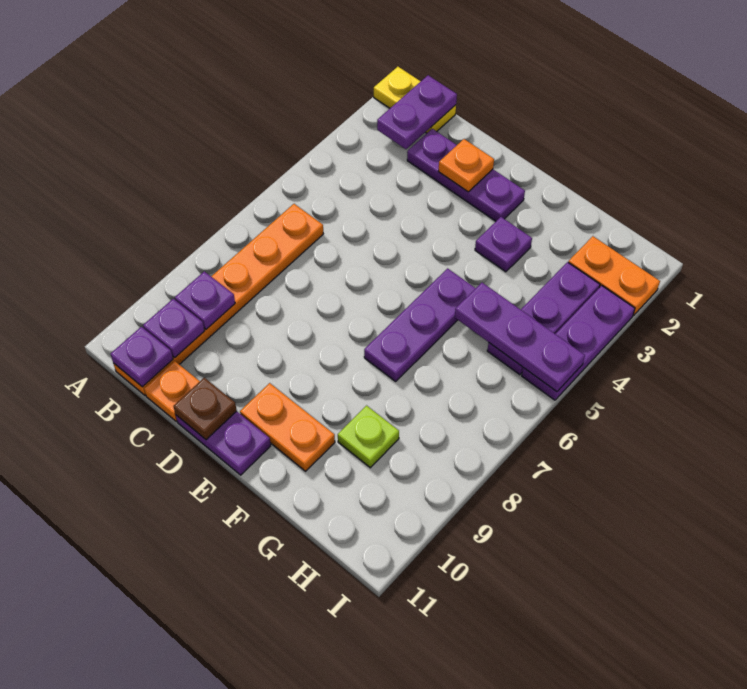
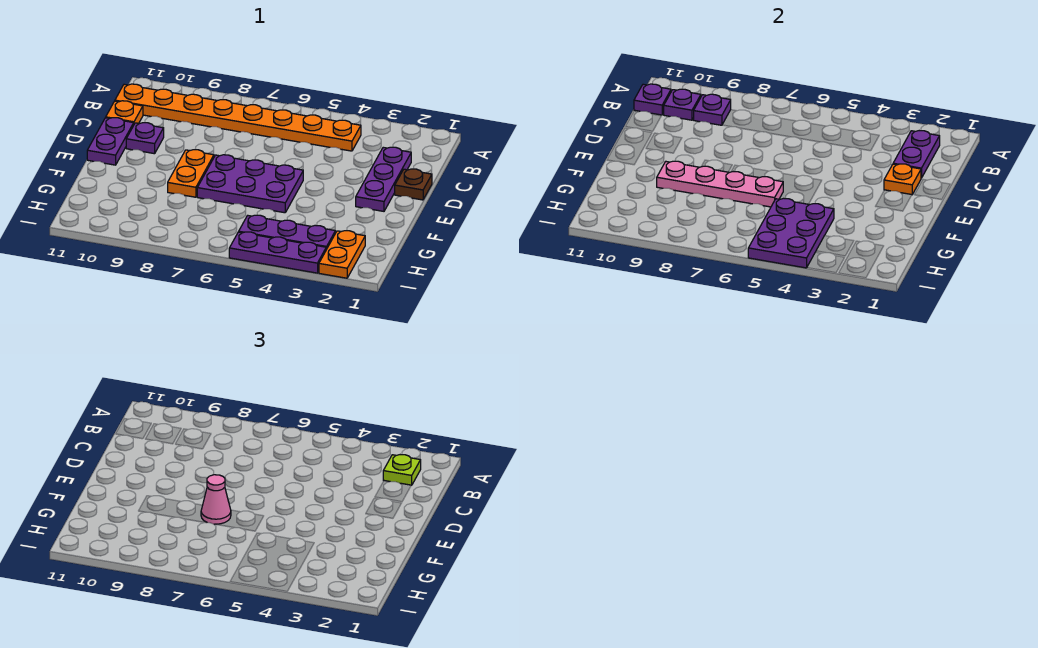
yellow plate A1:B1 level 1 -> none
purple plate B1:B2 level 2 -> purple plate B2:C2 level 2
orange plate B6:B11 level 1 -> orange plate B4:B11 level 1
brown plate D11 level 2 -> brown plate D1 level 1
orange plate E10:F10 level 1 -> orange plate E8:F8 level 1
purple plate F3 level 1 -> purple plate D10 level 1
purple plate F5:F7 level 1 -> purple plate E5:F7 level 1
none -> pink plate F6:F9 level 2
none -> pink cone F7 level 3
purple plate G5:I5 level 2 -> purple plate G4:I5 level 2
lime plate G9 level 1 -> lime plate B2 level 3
***
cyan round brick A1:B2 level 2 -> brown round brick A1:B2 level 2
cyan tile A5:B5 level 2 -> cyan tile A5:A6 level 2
***
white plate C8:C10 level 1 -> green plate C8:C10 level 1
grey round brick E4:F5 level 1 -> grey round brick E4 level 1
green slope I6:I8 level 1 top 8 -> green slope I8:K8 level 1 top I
***
Using the entries above, return exactly the lines from the line with "grey round brick E4:F5" to the line with "green slope I6:I8", counting both of those lines.

grey round brick E4:F5 level 1 -> grey round brick E4 level 1
green slope I6:I8 level 1 top 8 -> green slope I8:K8 level 1 top I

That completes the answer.